───── Extracted data ─────

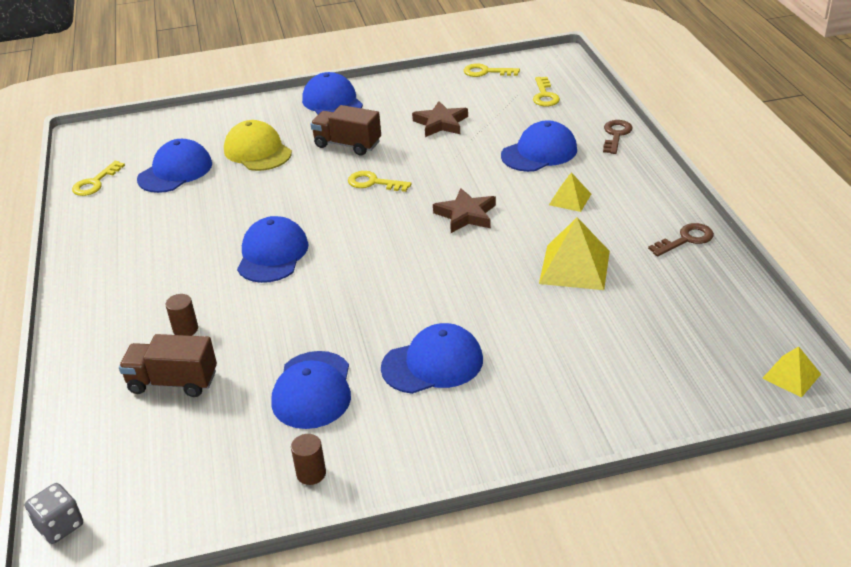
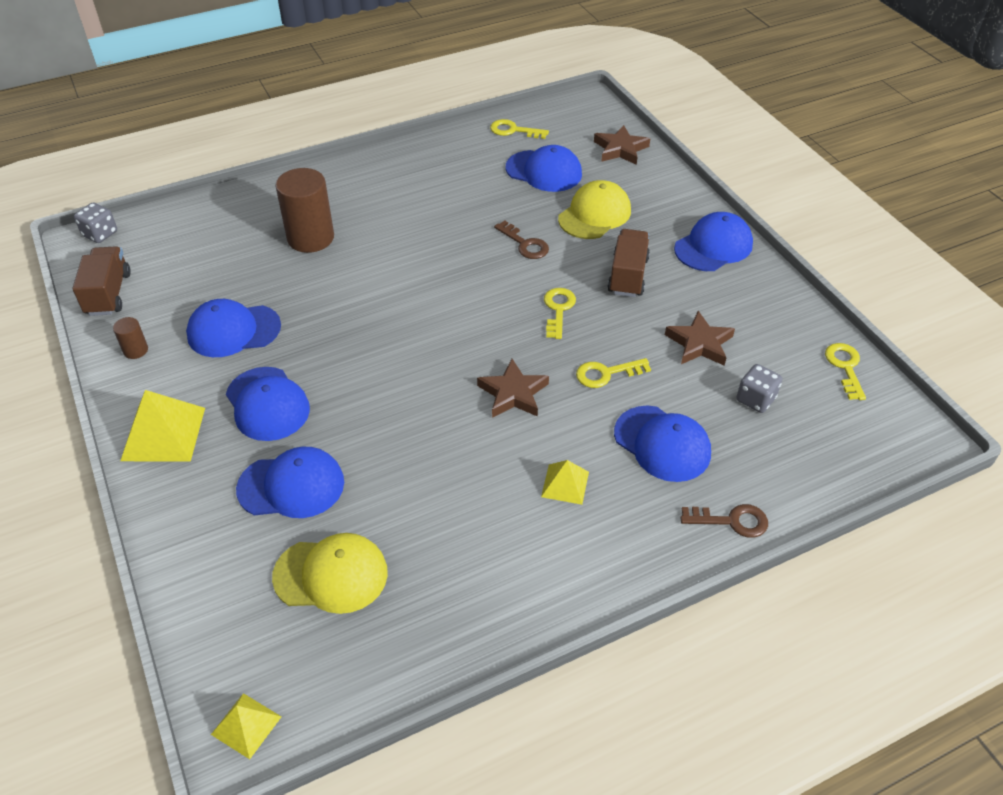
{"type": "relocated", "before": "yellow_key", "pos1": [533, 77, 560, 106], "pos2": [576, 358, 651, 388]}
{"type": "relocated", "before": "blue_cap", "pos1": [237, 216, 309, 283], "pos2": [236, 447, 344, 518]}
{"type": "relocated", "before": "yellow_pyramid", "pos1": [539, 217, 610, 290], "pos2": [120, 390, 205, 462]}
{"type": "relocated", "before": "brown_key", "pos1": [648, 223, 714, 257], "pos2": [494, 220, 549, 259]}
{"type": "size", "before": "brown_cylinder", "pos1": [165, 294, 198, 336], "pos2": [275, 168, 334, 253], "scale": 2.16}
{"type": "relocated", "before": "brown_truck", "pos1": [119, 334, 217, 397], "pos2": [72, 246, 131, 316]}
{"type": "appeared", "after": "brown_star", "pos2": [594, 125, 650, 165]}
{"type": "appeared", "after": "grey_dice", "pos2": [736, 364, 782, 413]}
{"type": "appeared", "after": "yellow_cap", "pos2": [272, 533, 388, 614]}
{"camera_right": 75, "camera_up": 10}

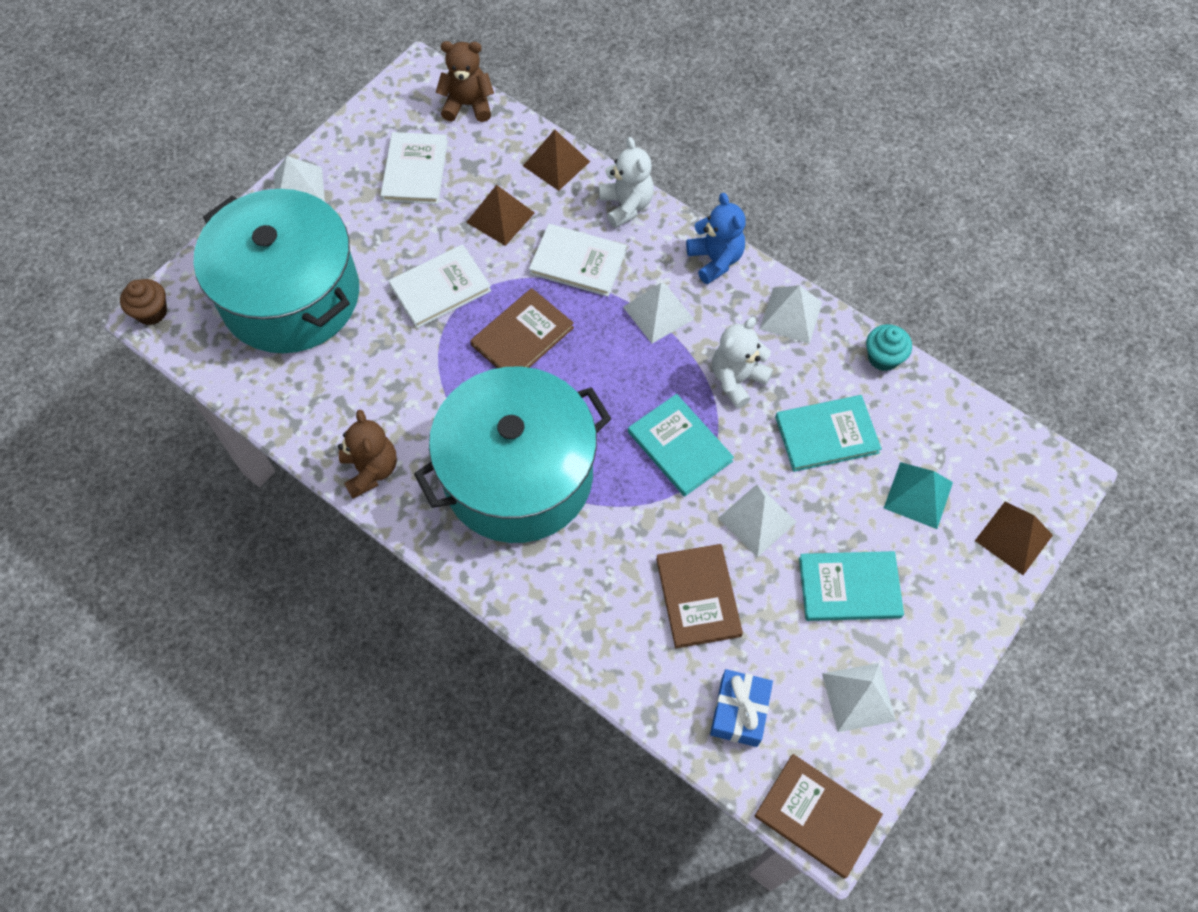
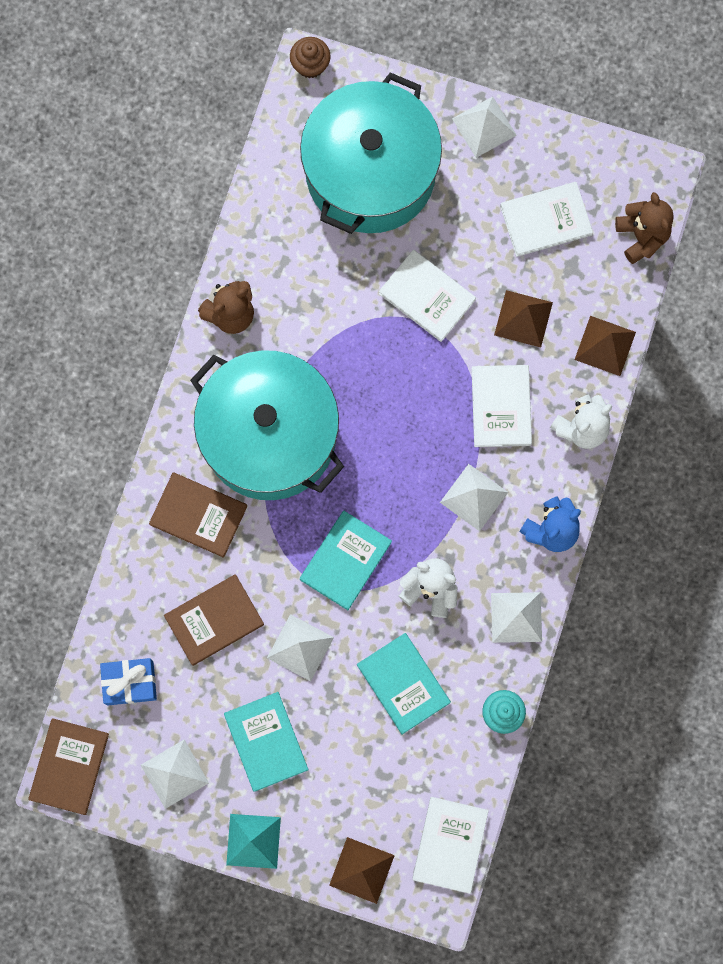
{"type": "relocated", "before": "brown_book", "pos1": [470, 288, 574, 368], "pos2": [149, 472, 247, 558]}
{"type": "relocated", "before": "turquoise_pyramid", "pos1": [884, 462, 953, 529], "pos2": [226, 814, 281, 869]}
{"type": "appeared", "after": "white_book", "pos2": [412, 797, 489, 894]}
{"camera_right": 70, "camera_up": 15}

─────

Work to be completed: Set down the data above word for word, leaving every picture out.

Finished exercise:
{"type": "relocated", "before": "yellow_key", "pos1": [533, 77, 560, 106], "pos2": [576, 358, 651, 388]}
{"type": "relocated", "before": "blue_cap", "pos1": [237, 216, 309, 283], "pos2": [236, 447, 344, 518]}
{"type": "relocated", "before": "yellow_pyramid", "pos1": [539, 217, 610, 290], "pos2": [120, 390, 205, 462]}
{"type": "relocated", "before": "brown_key", "pos1": [648, 223, 714, 257], "pos2": [494, 220, 549, 259]}
{"type": "size", "before": "brown_cylinder", "pos1": [165, 294, 198, 336], "pos2": [275, 168, 334, 253], "scale": 2.16}
{"type": "relocated", "before": "brown_truck", "pos1": [119, 334, 217, 397], "pos2": [72, 246, 131, 316]}
{"type": "appeared", "after": "brown_star", "pos2": [594, 125, 650, 165]}
{"type": "appeared", "after": "grey_dice", "pos2": [736, 364, 782, 413]}
{"type": "appeared", "after": "yellow_cap", "pos2": [272, 533, 388, 614]}
{"camera_right": 75, "camera_up": 10}

{"type": "relocated", "before": "brown_book", "pos1": [470, 288, 574, 368], "pos2": [149, 472, 247, 558]}
{"type": "relocated", "before": "turquoise_pyramid", "pos1": [884, 462, 953, 529], "pos2": [226, 814, 281, 869]}
{"type": "appeared", "after": "white_book", "pos2": [412, 797, 489, 894]}
{"camera_right": 70, "camera_up": 15}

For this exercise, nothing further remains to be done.